# What you will do:
Each entry below is to be written out exactly, and the pictures are to be left out.
- - -
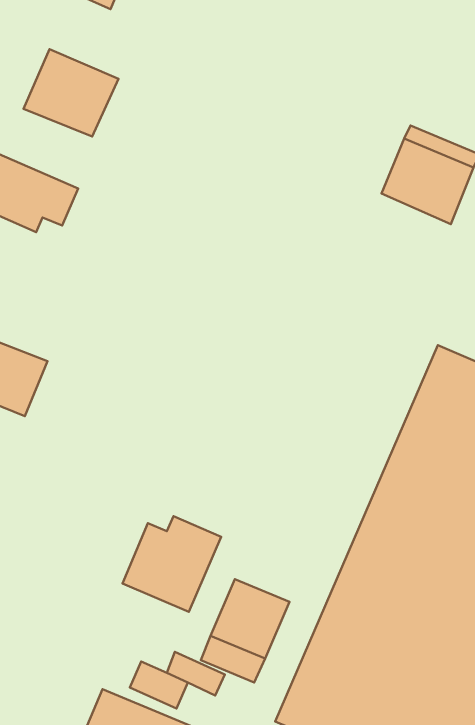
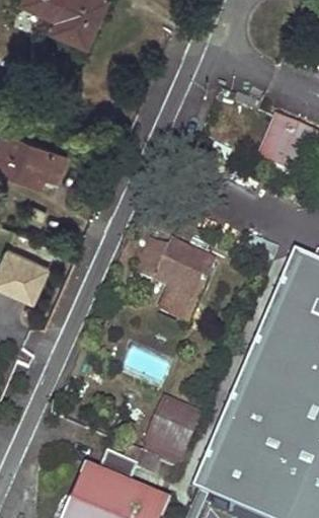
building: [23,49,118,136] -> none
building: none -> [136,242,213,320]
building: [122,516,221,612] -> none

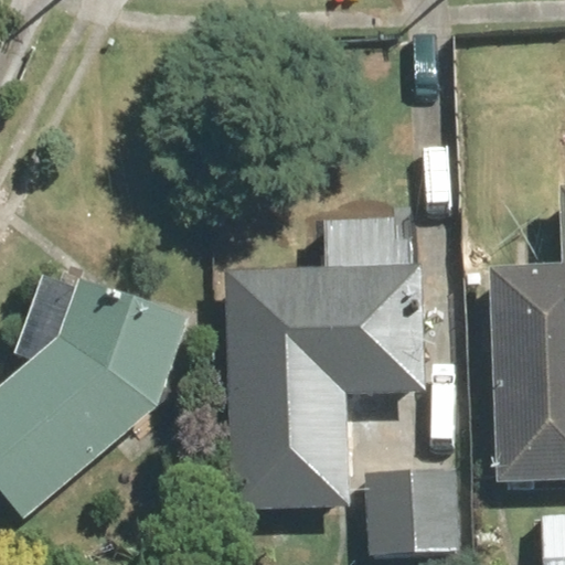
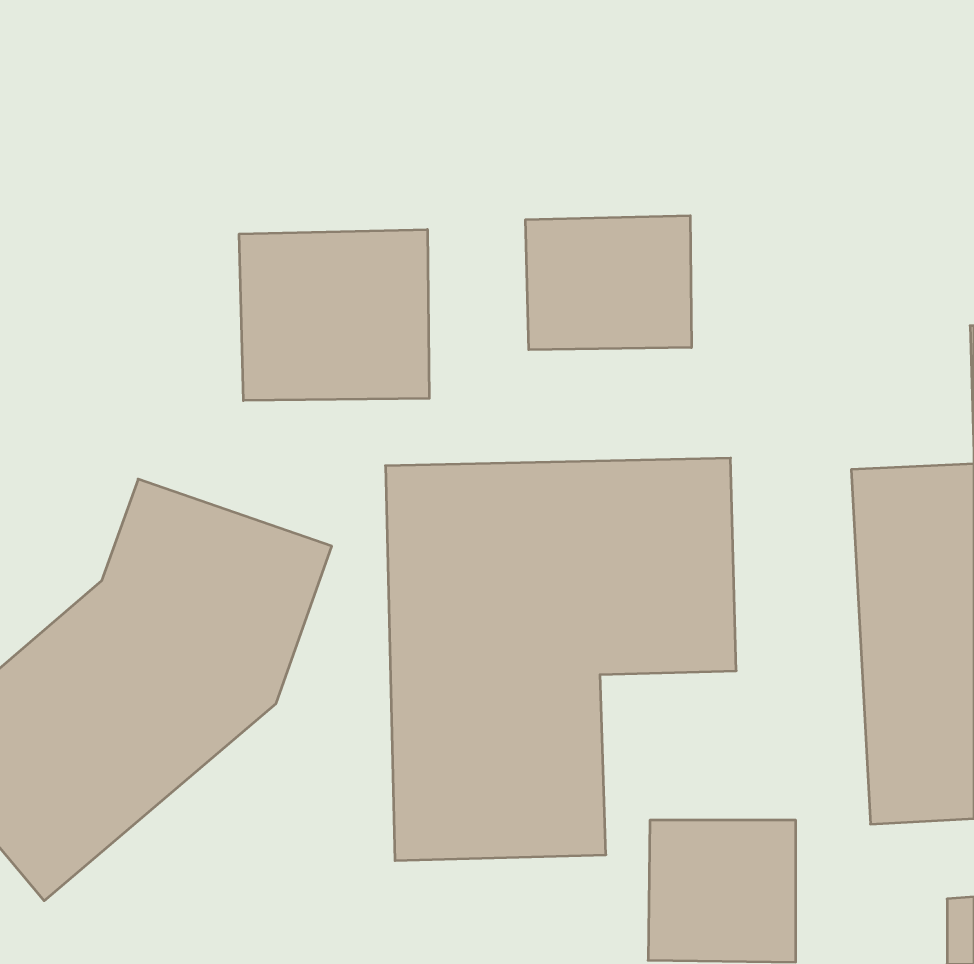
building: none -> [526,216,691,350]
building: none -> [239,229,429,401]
- - -
# Result of this task:
building: [23,49,118,136] -> none
building: none -> [136,242,213,320]
building: [122,516,221,612] -> none

building: none -> [526,216,691,350]
building: none -> [239,229,429,401]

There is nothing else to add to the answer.